Assignment:
Give the records below again, word for word. No pictures belong in the copy.

Input records:
+ + + +

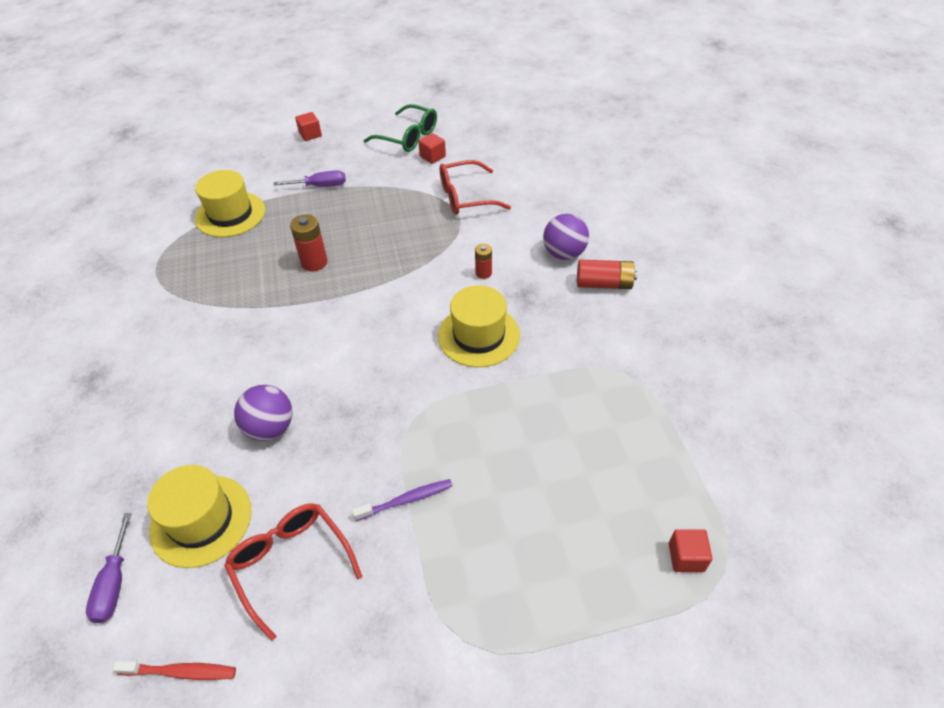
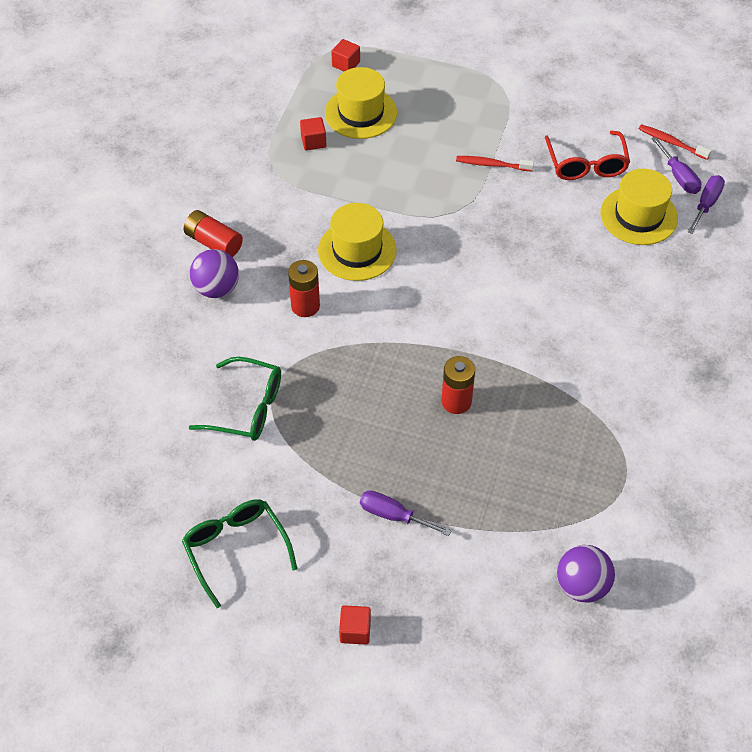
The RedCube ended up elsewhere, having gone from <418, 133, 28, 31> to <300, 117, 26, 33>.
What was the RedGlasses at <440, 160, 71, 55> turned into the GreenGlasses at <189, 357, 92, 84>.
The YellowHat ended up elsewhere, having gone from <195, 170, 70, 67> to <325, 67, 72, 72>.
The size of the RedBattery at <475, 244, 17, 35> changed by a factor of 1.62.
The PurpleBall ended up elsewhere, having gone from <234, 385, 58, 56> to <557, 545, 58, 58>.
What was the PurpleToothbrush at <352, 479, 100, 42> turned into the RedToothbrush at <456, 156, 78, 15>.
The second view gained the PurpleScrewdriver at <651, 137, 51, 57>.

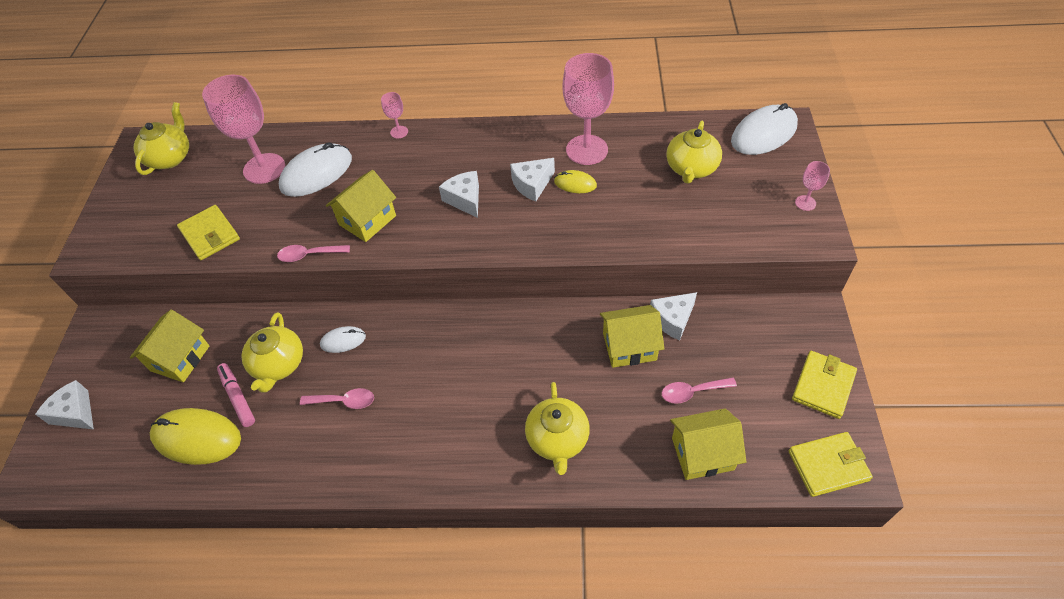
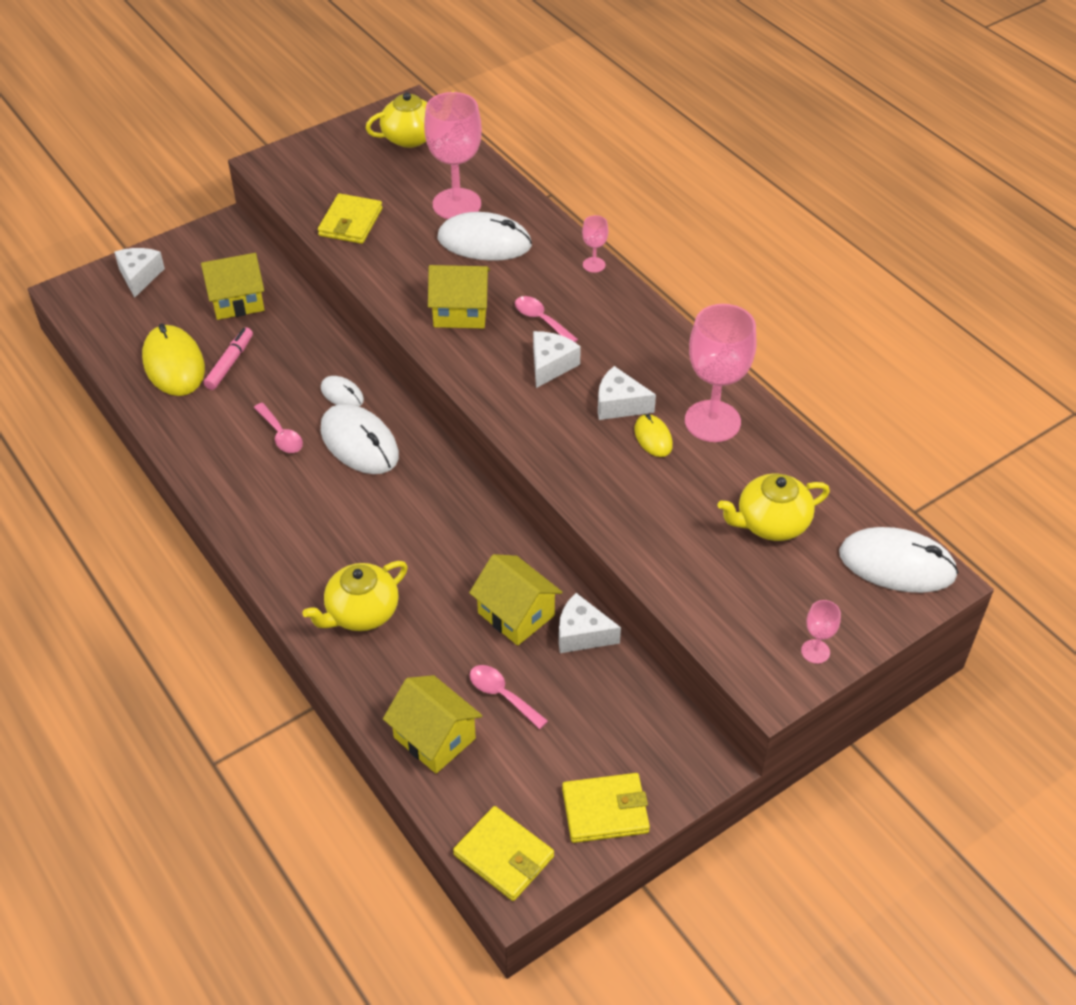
The PinkSpoon ended up elsewhere, having gone from <277, 245, 73, 17> to <515, 296, 63, 46>.
The second view lost the YellowTeapot at <241, 312, 62, 81>.
The second view gained the WhiteMouse at <321, 404, 78, 70>.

+ + + +

Result:
The RedCube ended up elsewhere, having gone from <418, 133, 28, 31> to <300, 117, 26, 33>.
What was the RedGlasses at <440, 160, 71, 55> turned into the GreenGlasses at <189, 357, 92, 84>.
The YellowHat ended up elsewhere, having gone from <195, 170, 70, 67> to <325, 67, 72, 72>.
The size of the RedBattery at <475, 244, 17, 35> changed by a factor of 1.62.
The PurpleBall ended up elsewhere, having gone from <234, 385, 58, 56> to <557, 545, 58, 58>.
What was the PurpleToothbrush at <352, 479, 100, 42> turned into the RedToothbrush at <456, 156, 78, 15>.
The second view gained the PurpleScrewdriver at <651, 137, 51, 57>.

The PinkSpoon ended up elsewhere, having gone from <277, 245, 73, 17> to <515, 296, 63, 46>.
The second view lost the YellowTeapot at <241, 312, 62, 81>.
The second view gained the WhiteMouse at <321, 404, 78, 70>.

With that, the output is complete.